SET PROBLEM:
Gather every line in the records below that contains the string "above", and copy each one out in full.

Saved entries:
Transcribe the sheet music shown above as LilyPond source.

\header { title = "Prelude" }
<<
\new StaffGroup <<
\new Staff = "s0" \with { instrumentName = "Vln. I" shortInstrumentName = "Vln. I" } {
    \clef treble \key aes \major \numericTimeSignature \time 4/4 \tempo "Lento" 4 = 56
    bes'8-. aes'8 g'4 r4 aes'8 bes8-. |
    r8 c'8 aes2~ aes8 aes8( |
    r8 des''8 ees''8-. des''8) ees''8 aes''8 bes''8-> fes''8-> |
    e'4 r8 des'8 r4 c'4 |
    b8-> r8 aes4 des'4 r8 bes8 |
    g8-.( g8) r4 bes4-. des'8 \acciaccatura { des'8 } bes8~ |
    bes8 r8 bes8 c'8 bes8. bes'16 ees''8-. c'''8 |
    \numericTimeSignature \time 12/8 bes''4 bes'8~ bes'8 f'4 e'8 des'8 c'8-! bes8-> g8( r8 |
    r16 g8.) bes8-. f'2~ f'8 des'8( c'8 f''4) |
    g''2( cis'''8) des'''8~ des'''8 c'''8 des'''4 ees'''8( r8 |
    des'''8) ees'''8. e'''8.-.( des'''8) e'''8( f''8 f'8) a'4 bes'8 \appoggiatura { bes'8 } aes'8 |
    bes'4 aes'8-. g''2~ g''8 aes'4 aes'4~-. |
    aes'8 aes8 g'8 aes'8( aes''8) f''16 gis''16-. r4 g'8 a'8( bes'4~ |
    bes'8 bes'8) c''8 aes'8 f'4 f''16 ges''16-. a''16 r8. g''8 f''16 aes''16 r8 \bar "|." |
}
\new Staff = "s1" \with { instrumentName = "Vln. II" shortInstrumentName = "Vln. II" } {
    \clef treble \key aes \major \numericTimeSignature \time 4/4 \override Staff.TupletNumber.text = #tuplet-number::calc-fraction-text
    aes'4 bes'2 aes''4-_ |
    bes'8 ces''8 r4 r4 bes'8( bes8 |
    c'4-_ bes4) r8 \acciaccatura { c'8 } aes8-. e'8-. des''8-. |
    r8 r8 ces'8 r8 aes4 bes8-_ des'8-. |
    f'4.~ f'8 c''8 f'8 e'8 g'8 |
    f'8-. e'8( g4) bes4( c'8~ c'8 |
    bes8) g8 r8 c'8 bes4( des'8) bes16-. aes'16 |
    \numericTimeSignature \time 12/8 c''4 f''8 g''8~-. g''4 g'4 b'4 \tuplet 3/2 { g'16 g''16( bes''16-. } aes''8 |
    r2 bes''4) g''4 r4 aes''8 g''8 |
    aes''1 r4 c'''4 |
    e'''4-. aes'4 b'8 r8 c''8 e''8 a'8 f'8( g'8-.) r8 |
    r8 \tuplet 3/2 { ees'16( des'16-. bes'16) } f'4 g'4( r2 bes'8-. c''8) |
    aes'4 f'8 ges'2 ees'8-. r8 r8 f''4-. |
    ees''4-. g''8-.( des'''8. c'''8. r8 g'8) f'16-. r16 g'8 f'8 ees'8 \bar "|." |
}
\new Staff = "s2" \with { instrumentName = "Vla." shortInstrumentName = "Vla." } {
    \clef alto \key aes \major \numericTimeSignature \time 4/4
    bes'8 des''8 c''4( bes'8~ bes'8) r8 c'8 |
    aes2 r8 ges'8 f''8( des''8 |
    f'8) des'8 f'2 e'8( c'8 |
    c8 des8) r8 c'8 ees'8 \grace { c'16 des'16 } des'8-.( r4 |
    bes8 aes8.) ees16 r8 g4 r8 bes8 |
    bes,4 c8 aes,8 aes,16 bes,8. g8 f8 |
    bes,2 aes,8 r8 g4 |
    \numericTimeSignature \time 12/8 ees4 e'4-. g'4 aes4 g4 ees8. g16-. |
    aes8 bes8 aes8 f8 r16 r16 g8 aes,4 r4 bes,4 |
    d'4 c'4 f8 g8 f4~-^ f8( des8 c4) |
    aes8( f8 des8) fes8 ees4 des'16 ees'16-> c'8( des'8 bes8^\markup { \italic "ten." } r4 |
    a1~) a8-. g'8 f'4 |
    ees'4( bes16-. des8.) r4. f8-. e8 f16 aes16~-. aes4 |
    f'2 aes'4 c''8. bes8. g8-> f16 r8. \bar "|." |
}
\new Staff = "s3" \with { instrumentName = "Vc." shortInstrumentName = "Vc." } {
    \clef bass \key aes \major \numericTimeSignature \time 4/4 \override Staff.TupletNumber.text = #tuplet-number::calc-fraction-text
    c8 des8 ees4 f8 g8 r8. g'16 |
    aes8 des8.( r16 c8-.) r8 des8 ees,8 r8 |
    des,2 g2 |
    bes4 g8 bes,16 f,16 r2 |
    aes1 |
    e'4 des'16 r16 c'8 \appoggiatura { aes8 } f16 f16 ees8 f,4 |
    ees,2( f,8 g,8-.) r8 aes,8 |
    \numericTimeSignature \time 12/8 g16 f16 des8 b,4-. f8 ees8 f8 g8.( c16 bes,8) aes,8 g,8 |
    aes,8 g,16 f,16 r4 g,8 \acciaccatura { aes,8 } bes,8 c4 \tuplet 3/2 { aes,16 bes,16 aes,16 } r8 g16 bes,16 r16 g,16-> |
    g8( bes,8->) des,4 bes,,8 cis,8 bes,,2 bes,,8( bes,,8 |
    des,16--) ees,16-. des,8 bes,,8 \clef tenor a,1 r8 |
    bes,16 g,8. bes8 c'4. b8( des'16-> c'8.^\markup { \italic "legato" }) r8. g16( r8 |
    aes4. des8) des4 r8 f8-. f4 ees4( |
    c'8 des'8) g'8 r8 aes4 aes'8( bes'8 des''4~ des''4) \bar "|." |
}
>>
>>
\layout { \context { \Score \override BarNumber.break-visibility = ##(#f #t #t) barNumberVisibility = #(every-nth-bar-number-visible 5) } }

* * *

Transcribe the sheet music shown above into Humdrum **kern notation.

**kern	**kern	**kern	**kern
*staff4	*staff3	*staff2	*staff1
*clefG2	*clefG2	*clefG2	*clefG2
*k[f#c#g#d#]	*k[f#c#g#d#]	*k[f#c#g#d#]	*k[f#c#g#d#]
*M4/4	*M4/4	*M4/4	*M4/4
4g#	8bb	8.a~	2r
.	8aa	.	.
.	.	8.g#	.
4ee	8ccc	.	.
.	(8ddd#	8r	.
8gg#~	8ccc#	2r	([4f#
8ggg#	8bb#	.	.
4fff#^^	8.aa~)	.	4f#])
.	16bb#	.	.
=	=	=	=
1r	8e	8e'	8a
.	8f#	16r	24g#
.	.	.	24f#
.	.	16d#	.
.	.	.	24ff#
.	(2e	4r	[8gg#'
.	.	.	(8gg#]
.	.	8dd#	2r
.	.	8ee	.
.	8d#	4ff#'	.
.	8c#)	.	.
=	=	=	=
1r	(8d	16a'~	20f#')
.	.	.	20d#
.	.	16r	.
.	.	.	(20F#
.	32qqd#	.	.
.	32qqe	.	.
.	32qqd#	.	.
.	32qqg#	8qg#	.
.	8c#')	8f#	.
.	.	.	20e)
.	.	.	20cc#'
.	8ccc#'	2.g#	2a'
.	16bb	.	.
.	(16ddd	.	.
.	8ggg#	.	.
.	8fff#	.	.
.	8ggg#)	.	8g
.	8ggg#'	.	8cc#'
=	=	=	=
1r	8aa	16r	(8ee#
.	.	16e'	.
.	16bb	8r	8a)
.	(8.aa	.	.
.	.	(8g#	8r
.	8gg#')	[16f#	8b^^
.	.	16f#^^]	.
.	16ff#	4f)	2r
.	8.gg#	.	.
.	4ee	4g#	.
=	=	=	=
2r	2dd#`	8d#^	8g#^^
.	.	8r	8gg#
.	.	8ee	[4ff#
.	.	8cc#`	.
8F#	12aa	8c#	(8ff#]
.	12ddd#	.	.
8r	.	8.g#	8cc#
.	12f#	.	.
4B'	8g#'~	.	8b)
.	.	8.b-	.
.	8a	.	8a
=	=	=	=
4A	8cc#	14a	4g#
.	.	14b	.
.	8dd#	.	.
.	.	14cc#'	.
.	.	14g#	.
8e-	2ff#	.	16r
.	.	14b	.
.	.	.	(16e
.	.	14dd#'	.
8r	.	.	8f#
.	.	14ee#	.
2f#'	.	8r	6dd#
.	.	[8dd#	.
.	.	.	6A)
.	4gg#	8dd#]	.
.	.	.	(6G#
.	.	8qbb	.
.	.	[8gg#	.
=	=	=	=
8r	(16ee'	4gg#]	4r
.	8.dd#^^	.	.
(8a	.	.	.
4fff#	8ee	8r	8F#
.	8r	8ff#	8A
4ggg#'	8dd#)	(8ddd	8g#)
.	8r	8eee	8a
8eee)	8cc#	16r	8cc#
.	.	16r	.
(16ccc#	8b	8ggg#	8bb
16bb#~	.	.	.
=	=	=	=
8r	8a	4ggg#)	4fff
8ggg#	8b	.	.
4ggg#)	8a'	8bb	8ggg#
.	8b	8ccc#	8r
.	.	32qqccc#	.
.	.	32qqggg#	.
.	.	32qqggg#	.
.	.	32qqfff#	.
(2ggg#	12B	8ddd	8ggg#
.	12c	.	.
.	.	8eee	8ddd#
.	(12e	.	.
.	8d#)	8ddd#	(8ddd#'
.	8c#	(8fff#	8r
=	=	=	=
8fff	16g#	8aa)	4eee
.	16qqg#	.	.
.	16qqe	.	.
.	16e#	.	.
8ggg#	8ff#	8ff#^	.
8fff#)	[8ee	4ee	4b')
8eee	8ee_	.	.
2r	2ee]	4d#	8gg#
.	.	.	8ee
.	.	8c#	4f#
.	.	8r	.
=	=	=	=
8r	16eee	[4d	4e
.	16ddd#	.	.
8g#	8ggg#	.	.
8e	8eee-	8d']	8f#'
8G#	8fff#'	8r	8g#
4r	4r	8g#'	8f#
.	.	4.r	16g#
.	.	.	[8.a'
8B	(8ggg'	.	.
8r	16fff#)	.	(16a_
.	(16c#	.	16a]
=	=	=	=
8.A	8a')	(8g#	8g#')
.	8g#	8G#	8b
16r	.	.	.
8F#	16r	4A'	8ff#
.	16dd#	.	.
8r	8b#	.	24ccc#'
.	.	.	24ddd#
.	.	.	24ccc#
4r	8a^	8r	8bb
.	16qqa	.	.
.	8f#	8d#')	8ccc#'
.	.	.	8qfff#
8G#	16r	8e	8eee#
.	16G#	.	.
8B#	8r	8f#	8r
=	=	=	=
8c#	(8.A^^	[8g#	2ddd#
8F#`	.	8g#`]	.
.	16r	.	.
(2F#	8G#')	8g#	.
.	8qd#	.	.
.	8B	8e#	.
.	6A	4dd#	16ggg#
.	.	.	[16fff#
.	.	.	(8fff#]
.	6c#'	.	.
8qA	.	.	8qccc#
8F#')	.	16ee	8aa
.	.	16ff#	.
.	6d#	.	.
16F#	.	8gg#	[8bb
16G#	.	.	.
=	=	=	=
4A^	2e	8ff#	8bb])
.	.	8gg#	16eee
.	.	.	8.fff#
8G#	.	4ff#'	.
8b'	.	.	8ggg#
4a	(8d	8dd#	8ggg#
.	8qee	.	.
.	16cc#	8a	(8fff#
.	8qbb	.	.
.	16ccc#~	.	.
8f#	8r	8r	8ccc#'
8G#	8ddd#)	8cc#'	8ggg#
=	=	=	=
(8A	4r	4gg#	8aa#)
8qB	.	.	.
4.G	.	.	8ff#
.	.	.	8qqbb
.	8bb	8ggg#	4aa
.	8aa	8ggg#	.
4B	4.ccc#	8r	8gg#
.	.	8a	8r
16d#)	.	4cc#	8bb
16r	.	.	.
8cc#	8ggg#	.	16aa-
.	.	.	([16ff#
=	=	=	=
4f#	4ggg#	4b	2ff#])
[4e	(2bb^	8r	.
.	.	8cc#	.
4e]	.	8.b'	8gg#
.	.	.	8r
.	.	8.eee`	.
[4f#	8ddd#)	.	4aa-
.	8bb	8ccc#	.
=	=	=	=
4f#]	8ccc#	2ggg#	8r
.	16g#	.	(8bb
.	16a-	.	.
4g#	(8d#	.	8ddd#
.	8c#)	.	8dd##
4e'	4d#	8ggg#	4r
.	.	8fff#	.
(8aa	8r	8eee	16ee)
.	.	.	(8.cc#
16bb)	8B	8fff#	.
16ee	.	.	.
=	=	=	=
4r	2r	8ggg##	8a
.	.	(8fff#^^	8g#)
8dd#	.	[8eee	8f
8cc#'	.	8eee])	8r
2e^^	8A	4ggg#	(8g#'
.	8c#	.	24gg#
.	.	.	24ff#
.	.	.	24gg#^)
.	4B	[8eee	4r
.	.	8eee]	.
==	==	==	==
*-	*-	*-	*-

WRITTEN ANSWER:
Transcribe the sheet music shown above as LilyPond source.
Transcribe the sheet music shown above into Humdrum **kern notation.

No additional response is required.